COLLECTED MATERIAL →
● ● ● ● ●

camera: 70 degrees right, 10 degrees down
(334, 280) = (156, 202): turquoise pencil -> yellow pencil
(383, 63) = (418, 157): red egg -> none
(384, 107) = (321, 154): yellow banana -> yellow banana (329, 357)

● ● ● ● ●

TASK DIRECTIONS → Each line from the one holding "(383, 63) = (418, 157): red egg -> none" through the last line of the data is to be transcribed exactly, with nothing else added.

RESPONSE BOX →
(383, 63) = (418, 157): red egg -> none
(384, 107) = (321, 154): yellow banana -> yellow banana (329, 357)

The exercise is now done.